Please output the section of the listing below that opens with the line containing "TOF1 pin XSHUT: A3 -> D9" and closes with the line containing "DRIVER: L298N -> L9110S", exactly and with nothing else.

# Exercise data:
□ □ □ □

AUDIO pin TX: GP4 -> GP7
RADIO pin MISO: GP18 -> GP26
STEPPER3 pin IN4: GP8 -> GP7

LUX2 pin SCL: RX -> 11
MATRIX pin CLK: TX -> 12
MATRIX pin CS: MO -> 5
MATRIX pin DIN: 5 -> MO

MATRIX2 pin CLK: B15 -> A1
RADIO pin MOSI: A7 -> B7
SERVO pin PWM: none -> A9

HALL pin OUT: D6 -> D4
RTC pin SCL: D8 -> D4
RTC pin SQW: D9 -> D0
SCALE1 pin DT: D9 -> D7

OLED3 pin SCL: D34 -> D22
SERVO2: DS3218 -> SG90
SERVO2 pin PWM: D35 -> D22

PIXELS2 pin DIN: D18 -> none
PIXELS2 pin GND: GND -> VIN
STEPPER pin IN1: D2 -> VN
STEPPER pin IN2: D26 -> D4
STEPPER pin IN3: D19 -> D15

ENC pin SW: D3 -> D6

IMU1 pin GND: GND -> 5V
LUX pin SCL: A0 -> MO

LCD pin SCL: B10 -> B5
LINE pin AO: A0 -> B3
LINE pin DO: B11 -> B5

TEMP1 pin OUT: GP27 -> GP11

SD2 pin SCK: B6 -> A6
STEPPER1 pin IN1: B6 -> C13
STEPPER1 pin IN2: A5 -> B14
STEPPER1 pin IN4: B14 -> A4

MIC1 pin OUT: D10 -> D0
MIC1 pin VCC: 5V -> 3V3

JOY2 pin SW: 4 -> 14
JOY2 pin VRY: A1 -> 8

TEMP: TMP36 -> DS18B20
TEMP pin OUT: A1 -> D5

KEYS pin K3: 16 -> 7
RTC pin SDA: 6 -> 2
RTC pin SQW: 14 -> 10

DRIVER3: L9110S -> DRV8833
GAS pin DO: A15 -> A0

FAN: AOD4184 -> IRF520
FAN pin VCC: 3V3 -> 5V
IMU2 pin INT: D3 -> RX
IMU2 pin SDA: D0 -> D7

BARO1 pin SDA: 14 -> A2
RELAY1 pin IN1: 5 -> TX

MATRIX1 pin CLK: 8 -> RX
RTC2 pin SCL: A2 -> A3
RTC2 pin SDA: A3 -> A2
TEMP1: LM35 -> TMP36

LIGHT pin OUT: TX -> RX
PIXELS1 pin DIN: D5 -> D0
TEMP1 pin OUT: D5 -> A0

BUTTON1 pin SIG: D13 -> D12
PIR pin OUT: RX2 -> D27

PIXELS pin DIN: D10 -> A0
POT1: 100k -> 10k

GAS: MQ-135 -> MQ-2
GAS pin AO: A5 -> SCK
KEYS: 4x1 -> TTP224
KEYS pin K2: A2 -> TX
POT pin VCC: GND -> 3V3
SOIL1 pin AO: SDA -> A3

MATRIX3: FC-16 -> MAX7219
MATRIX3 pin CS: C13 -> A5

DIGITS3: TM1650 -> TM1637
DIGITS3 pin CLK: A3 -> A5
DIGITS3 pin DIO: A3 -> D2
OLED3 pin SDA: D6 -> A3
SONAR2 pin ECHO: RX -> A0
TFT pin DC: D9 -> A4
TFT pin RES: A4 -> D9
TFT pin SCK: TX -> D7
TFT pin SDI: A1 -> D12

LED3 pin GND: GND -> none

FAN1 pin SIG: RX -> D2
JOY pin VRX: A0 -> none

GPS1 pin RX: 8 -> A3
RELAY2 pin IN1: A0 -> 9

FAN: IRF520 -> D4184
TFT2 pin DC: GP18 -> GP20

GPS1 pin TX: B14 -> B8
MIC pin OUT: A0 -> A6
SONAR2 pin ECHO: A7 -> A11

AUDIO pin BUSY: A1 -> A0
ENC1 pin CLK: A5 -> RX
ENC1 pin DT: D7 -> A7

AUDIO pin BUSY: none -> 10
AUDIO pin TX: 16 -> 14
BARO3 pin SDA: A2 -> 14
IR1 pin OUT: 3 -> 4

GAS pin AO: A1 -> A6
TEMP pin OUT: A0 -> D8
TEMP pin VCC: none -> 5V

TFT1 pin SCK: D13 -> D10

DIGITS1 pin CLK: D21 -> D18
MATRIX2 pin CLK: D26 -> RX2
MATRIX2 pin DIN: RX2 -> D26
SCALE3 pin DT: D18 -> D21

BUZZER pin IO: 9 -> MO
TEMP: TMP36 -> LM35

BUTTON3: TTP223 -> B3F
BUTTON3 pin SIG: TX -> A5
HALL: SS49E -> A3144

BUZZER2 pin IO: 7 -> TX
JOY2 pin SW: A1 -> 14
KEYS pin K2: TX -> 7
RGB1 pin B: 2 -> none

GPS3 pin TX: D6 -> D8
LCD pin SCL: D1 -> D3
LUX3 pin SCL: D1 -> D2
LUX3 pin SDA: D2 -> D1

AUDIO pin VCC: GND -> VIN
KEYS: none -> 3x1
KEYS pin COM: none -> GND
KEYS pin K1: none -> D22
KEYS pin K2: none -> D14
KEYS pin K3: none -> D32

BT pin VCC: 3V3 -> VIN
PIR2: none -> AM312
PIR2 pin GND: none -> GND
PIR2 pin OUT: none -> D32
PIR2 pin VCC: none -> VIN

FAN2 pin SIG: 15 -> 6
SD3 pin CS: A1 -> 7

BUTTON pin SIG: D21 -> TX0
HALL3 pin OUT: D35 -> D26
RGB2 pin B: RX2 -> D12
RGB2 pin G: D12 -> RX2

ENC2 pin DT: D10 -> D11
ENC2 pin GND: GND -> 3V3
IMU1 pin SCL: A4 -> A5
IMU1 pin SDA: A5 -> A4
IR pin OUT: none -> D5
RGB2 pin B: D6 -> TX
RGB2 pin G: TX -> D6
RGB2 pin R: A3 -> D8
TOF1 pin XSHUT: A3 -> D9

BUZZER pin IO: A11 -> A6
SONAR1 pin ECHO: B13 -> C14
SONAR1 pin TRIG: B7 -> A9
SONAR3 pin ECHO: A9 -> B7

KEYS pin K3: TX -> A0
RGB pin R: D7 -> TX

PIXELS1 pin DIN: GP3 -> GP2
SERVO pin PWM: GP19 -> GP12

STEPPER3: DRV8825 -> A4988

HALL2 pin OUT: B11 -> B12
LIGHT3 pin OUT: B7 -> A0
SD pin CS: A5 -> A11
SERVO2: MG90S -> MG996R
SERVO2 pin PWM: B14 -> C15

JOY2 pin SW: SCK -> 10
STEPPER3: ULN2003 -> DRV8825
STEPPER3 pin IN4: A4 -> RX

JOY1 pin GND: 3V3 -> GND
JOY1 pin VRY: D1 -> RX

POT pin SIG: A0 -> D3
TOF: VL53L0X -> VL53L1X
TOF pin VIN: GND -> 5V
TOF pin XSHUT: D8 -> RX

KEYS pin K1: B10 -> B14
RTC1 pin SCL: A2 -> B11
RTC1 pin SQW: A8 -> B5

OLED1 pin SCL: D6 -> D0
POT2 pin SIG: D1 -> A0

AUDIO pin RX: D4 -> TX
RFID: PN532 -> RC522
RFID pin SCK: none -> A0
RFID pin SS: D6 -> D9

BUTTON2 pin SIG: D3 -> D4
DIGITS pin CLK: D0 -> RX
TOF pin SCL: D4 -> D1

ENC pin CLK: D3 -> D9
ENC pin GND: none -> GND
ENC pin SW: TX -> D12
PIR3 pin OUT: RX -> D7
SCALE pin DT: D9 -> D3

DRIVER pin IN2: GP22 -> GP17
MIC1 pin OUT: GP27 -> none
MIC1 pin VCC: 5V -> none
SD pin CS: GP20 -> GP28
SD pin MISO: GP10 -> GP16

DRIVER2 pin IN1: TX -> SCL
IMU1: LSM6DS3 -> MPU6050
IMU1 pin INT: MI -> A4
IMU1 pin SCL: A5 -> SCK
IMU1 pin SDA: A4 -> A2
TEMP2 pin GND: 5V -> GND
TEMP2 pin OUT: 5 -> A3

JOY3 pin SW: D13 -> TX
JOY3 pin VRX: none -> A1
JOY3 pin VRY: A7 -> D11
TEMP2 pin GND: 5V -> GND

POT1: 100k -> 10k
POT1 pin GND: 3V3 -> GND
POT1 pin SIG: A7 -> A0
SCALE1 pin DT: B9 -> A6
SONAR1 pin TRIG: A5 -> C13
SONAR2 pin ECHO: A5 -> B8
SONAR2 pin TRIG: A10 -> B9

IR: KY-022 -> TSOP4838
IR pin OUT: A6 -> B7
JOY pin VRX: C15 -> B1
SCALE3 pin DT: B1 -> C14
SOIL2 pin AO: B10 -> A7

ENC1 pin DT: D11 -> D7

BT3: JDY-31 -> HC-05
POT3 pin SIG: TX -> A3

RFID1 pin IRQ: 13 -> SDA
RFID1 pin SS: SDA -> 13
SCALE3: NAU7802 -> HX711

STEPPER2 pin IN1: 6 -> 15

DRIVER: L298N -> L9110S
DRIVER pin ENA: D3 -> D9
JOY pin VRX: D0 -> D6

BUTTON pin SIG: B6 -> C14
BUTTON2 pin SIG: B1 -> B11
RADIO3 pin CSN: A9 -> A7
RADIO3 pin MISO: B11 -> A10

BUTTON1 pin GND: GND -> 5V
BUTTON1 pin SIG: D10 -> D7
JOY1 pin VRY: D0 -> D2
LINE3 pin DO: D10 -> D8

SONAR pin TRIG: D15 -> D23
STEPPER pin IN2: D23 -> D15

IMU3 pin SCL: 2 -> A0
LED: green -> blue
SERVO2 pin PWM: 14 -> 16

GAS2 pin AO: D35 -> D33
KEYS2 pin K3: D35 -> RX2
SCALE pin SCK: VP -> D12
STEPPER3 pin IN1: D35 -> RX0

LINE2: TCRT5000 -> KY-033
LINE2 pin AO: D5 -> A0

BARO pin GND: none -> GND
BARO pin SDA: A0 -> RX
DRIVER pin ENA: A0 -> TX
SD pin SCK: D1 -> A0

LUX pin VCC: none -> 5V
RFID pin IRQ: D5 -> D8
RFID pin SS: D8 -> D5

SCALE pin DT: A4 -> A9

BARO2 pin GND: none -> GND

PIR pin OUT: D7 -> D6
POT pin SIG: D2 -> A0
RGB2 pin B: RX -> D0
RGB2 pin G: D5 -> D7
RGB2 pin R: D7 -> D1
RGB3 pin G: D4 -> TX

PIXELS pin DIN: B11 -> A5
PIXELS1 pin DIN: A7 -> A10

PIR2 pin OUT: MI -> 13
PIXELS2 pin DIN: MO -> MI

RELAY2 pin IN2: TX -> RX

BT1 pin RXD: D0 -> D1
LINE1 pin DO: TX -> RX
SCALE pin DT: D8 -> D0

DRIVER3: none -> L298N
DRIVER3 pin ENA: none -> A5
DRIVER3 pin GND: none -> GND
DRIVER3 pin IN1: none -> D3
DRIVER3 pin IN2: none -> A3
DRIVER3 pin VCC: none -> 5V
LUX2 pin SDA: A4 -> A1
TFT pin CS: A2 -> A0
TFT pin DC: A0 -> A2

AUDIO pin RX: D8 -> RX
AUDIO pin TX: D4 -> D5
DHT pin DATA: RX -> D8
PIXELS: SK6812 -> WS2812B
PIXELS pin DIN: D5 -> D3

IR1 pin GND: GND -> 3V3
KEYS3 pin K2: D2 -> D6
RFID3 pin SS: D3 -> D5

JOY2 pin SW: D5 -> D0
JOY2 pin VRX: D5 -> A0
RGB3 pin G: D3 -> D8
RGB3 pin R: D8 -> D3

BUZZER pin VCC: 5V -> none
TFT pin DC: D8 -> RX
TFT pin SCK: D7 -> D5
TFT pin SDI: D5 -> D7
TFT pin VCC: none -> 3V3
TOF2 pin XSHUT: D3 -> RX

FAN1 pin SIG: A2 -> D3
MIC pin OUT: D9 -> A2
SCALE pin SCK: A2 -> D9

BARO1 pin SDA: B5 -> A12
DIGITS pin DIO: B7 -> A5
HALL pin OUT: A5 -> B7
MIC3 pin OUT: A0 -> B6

□ □ □ □

# Finished task:
TOF1 pin XSHUT: A3 -> D9

BUZZER pin IO: A11 -> A6
SONAR1 pin ECHO: B13 -> C14
SONAR1 pin TRIG: B7 -> A9
SONAR3 pin ECHO: A9 -> B7

KEYS pin K3: TX -> A0
RGB pin R: D7 -> TX

PIXELS1 pin DIN: GP3 -> GP2
SERVO pin PWM: GP19 -> GP12

STEPPER3: DRV8825 -> A4988

HALL2 pin OUT: B11 -> B12
LIGHT3 pin OUT: B7 -> A0
SD pin CS: A5 -> A11
SERVO2: MG90S -> MG996R
SERVO2 pin PWM: B14 -> C15

JOY2 pin SW: SCK -> 10
STEPPER3: ULN2003 -> DRV8825
STEPPER3 pin IN4: A4 -> RX

JOY1 pin GND: 3V3 -> GND
JOY1 pin VRY: D1 -> RX

POT pin SIG: A0 -> D3
TOF: VL53L0X -> VL53L1X
TOF pin VIN: GND -> 5V
TOF pin XSHUT: D8 -> RX

KEYS pin K1: B10 -> B14
RTC1 pin SCL: A2 -> B11
RTC1 pin SQW: A8 -> B5

OLED1 pin SCL: D6 -> D0
POT2 pin SIG: D1 -> A0

AUDIO pin RX: D4 -> TX
RFID: PN532 -> RC522
RFID pin SCK: none -> A0
RFID pin SS: D6 -> D9

BUTTON2 pin SIG: D3 -> D4
DIGITS pin CLK: D0 -> RX
TOF pin SCL: D4 -> D1

ENC pin CLK: D3 -> D9
ENC pin GND: none -> GND
ENC pin SW: TX -> D12
PIR3 pin OUT: RX -> D7
SCALE pin DT: D9 -> D3

DRIVER pin IN2: GP22 -> GP17
MIC1 pin OUT: GP27 -> none
MIC1 pin VCC: 5V -> none
SD pin CS: GP20 -> GP28
SD pin MISO: GP10 -> GP16

DRIVER2 pin IN1: TX -> SCL
IMU1: LSM6DS3 -> MPU6050
IMU1 pin INT: MI -> A4
IMU1 pin SCL: A5 -> SCK
IMU1 pin SDA: A4 -> A2
TEMP2 pin GND: 5V -> GND
TEMP2 pin OUT: 5 -> A3

JOY3 pin SW: D13 -> TX
JOY3 pin VRX: none -> A1
JOY3 pin VRY: A7 -> D11
TEMP2 pin GND: 5V -> GND

POT1: 100k -> 10k
POT1 pin GND: 3V3 -> GND
POT1 pin SIG: A7 -> A0
SCALE1 pin DT: B9 -> A6
SONAR1 pin TRIG: A5 -> C13
SONAR2 pin ECHO: A5 -> B8
SONAR2 pin TRIG: A10 -> B9

IR: KY-022 -> TSOP4838
IR pin OUT: A6 -> B7
JOY pin VRX: C15 -> B1
SCALE3 pin DT: B1 -> C14
SOIL2 pin AO: B10 -> A7

ENC1 pin DT: D11 -> D7

BT3: JDY-31 -> HC-05
POT3 pin SIG: TX -> A3

RFID1 pin IRQ: 13 -> SDA
RFID1 pin SS: SDA -> 13
SCALE3: NAU7802 -> HX711

STEPPER2 pin IN1: 6 -> 15

DRIVER: L298N -> L9110S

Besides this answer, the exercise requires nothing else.